* [ACTION ITEM] Give every line from the entries that contains "none".

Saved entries
□ □ □ □

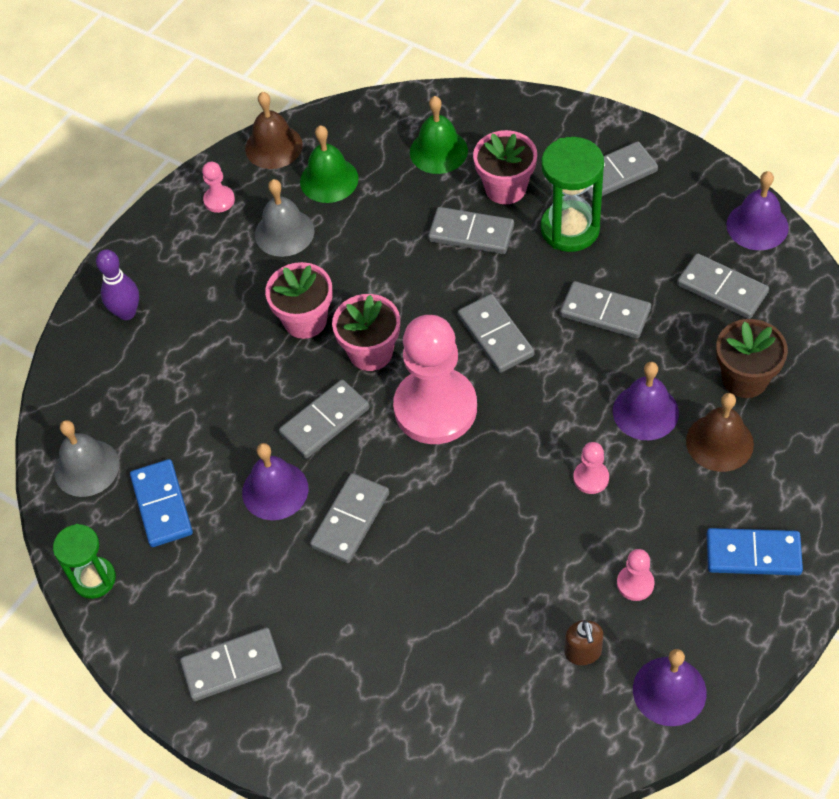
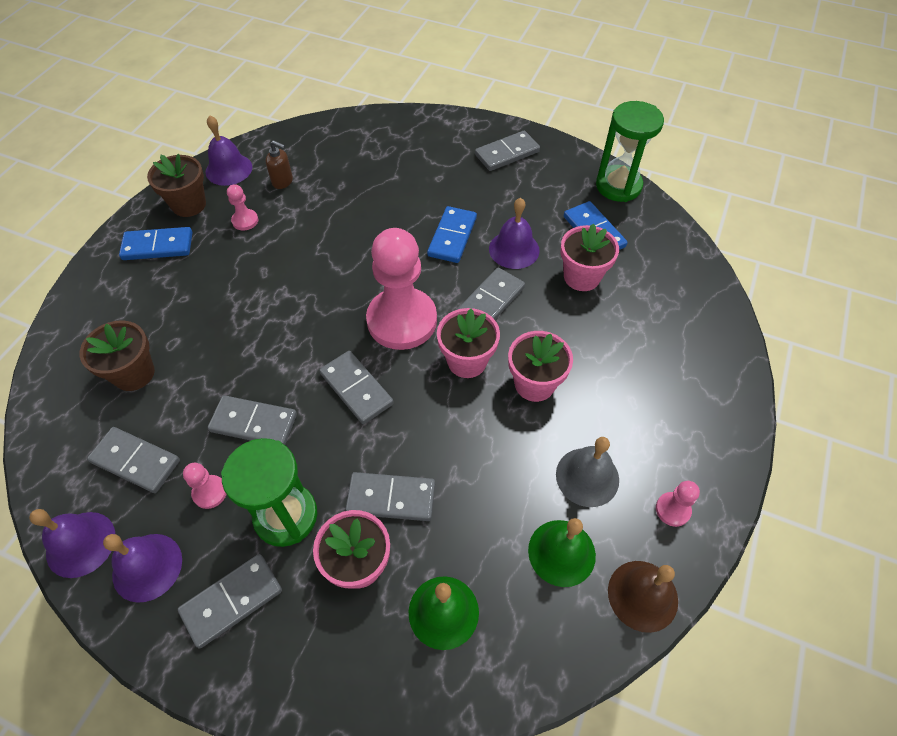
camera: 165 degrees right, 0 degrees up
(86, 467) = (663, 249): grey bell -> none
(94, 579) = (618, 186): green hourglass -> green hourglass, size x1.52
(126, 313) = (701, 373): purple bowling pin -> none
(205, 440) = (581, 277): none -> pink flower pot
(350, 520) = (452, 237): grey domino -> blue domino
(583, 652) = (283, 181): brown soap dispenser -> brown soap dispenser turned 135 degrees clockwise
(591, 478) = (273, 282): pink pawn -> pink pawn (210, 492)
(645, 412) = (225, 336): purple bell -> purple bell (147, 567)
(719, 442) = (167, 319): brown bell -> none
(721, 624) = (189, 205): none -> brown flower pot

□ □ □ □

* [RESULT FOR THIS TASK]
(86, 467) = (663, 249): grey bell -> none
(126, 313) = (701, 373): purple bowling pin -> none
(205, 440) = (581, 277): none -> pink flower pot
(719, 442) = (167, 319): brown bell -> none
(721, 624) = (189, 205): none -> brown flower pot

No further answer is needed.